[[ Data excerpts, beginning ]]

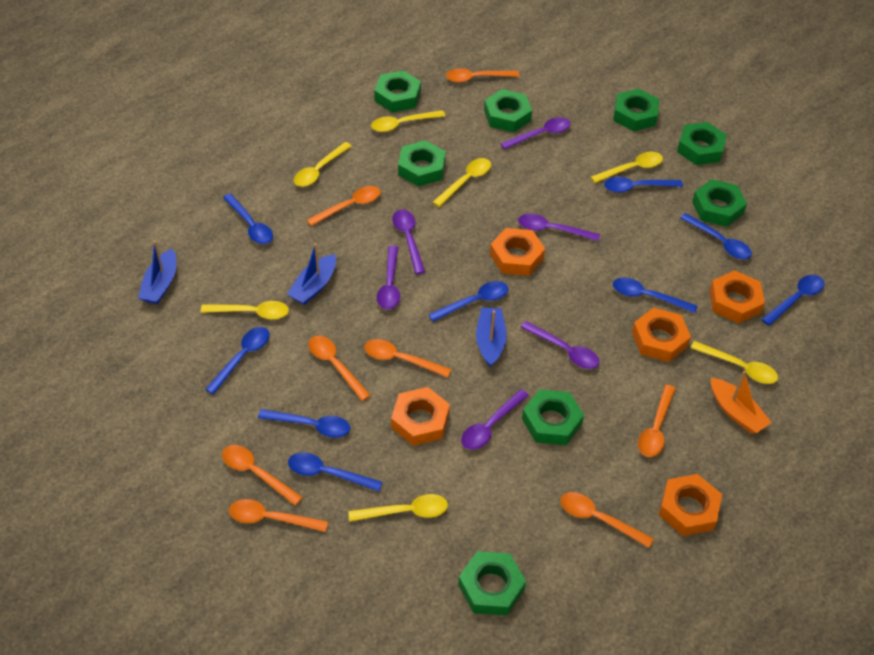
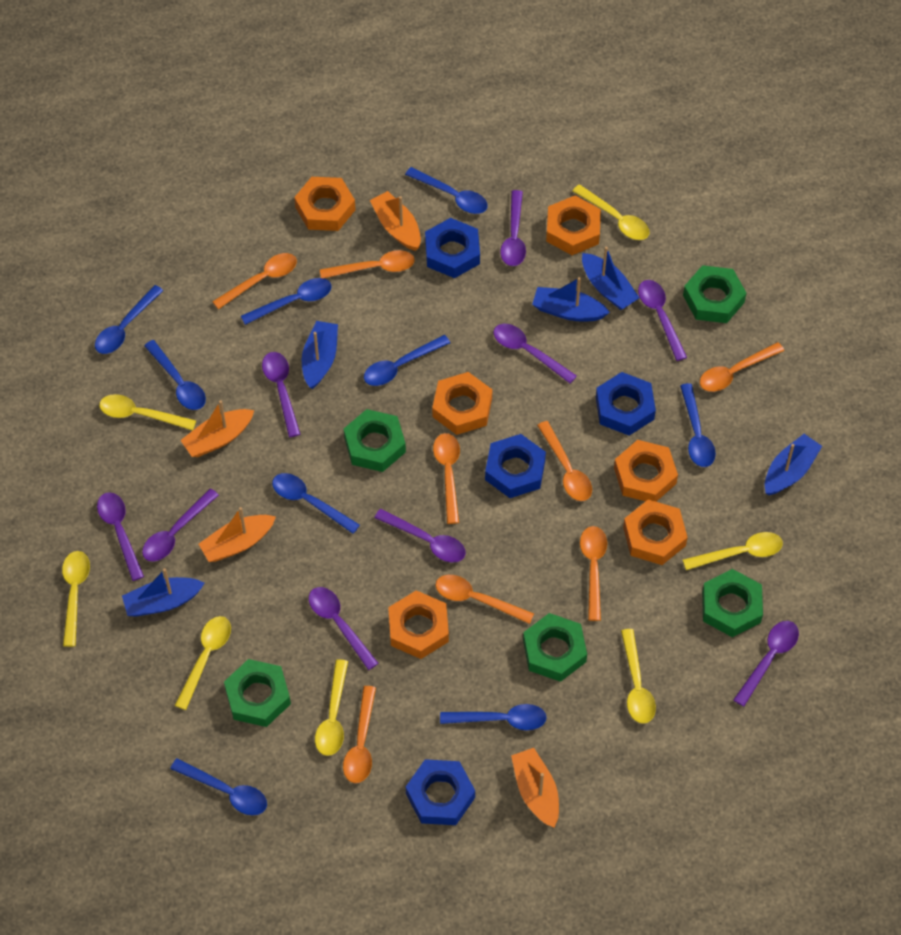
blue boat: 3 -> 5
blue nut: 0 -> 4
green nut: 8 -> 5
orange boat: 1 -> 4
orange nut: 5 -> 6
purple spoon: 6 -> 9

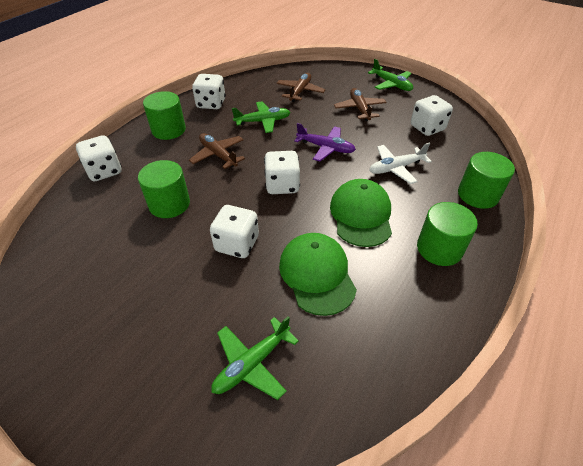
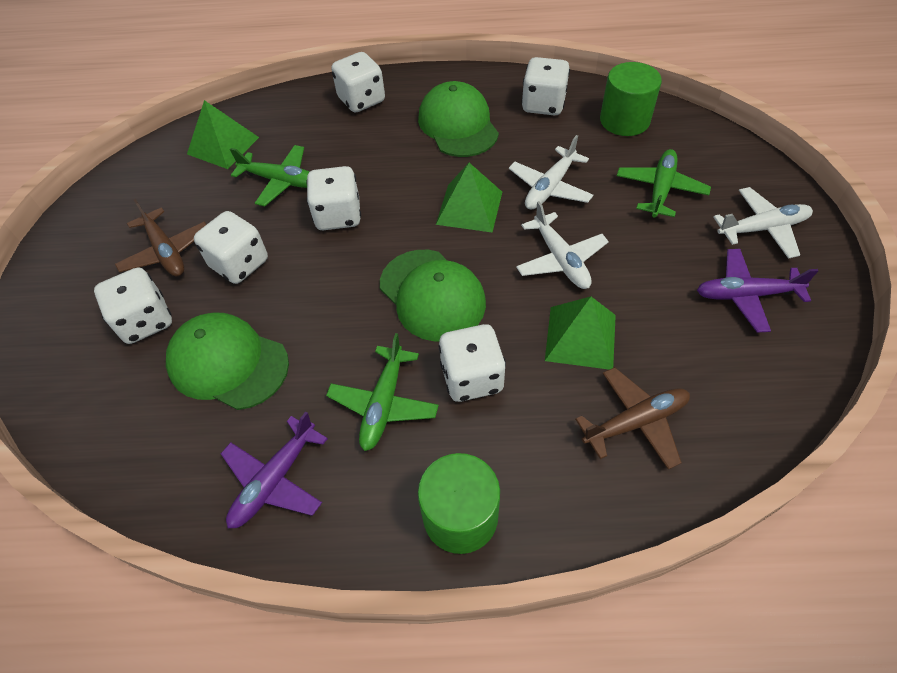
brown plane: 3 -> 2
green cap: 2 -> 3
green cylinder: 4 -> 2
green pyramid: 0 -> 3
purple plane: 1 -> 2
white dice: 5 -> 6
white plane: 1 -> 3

[[ Data excerpts, end ]]

## Task item
Exact copy, no pictures: reproduce every entry shown above.

## Task result
blue boat: 3 -> 5
blue nut: 0 -> 4
green nut: 8 -> 5
orange boat: 1 -> 4
orange nut: 5 -> 6
purple spoon: 6 -> 9

brown plane: 3 -> 2
green cap: 2 -> 3
green cylinder: 4 -> 2
green pyramid: 0 -> 3
purple plane: 1 -> 2
white dice: 5 -> 6
white plane: 1 -> 3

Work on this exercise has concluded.